### Data to examine
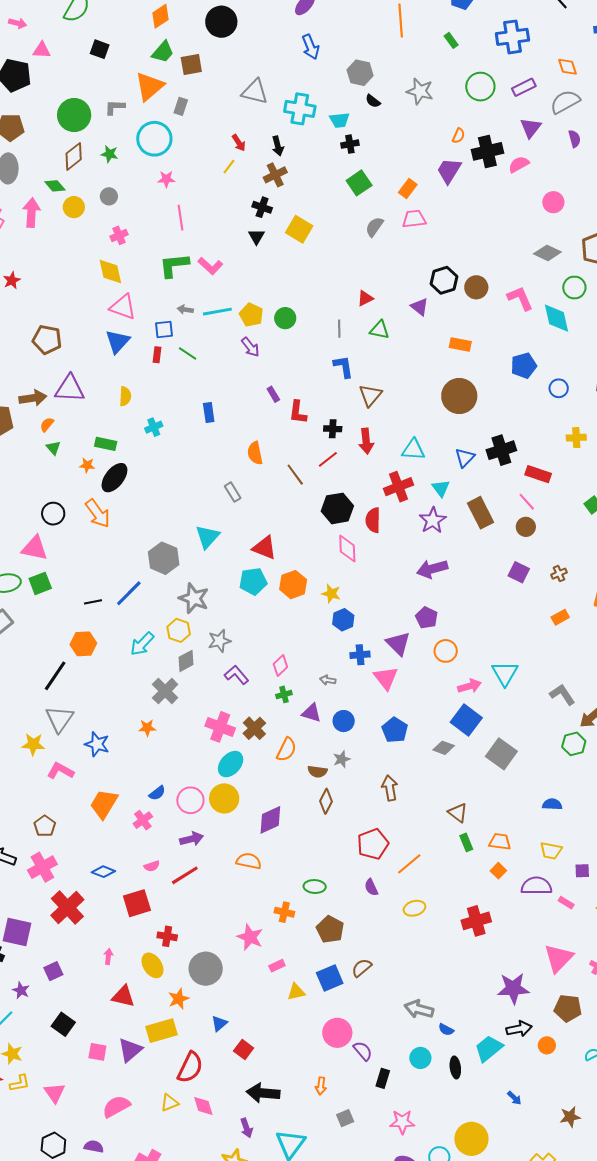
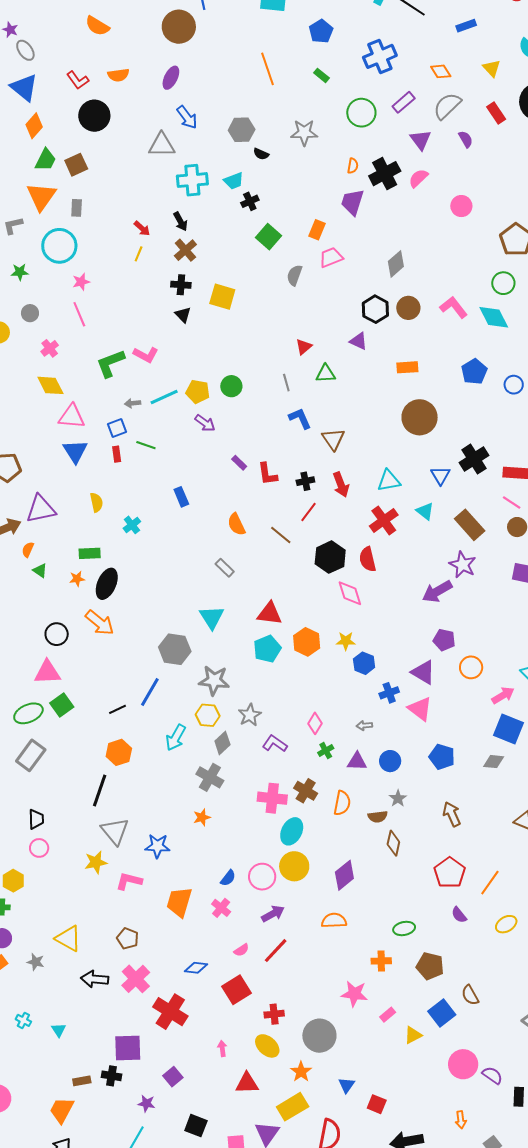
gray triangle: (255, 92) -> (162, 145), moved
pink line: (180, 218) -> (79, 314), moved
gray diamond: (547, 253) -> (396, 264), moved, turned -52
purple star: (433, 520) -> (463, 565), moved
brown semicircle: (362, 968) -> (470, 995), turned -65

### Work to be completed
Please print the material exactly as given above, omitting the pictures.

### Answer space
gray triangle: (255, 92) -> (162, 145), moved
pink line: (180, 218) -> (79, 314), moved
gray diamond: (547, 253) -> (396, 264), moved, turned -52
purple star: (433, 520) -> (463, 565), moved
brown semicircle: (362, 968) -> (470, 995), turned -65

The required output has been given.